## DATA EXTRACT

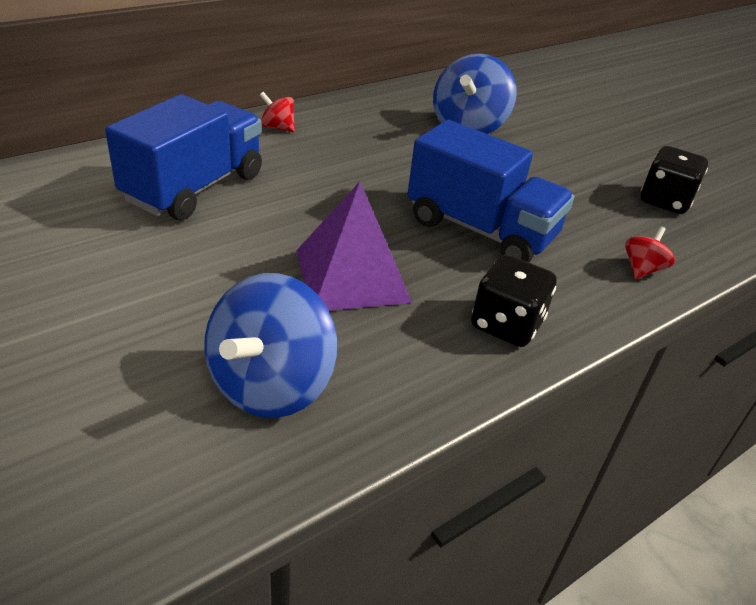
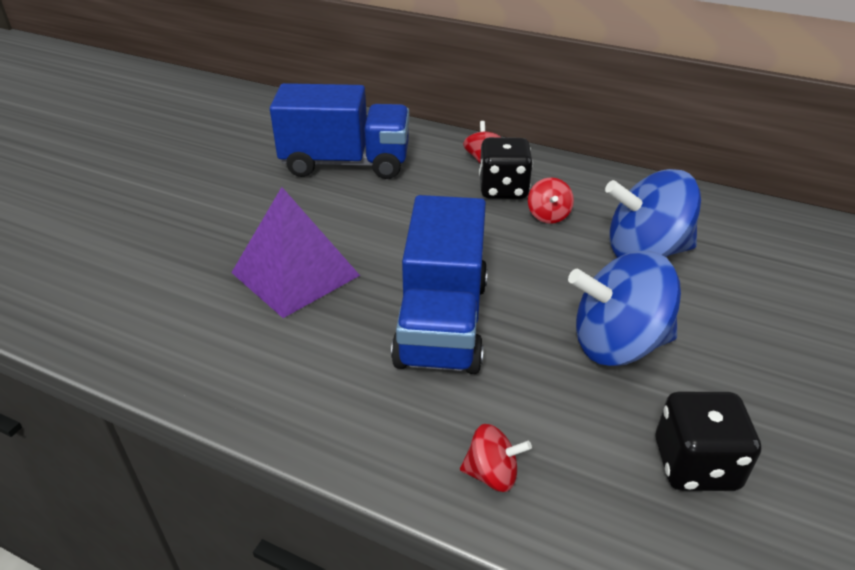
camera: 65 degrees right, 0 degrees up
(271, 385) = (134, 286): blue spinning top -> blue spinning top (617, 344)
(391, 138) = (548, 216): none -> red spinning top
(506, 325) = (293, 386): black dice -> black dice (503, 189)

## WHAT TO WORK ON
Each line from the line holding "(271, 385) = (134, 286): blue" through the end of the material above is to be printed exactly, both ends included, and no other line is to appear.

## TASK SOLUTION
(271, 385) = (134, 286): blue spinning top -> blue spinning top (617, 344)
(391, 138) = (548, 216): none -> red spinning top
(506, 325) = (293, 386): black dice -> black dice (503, 189)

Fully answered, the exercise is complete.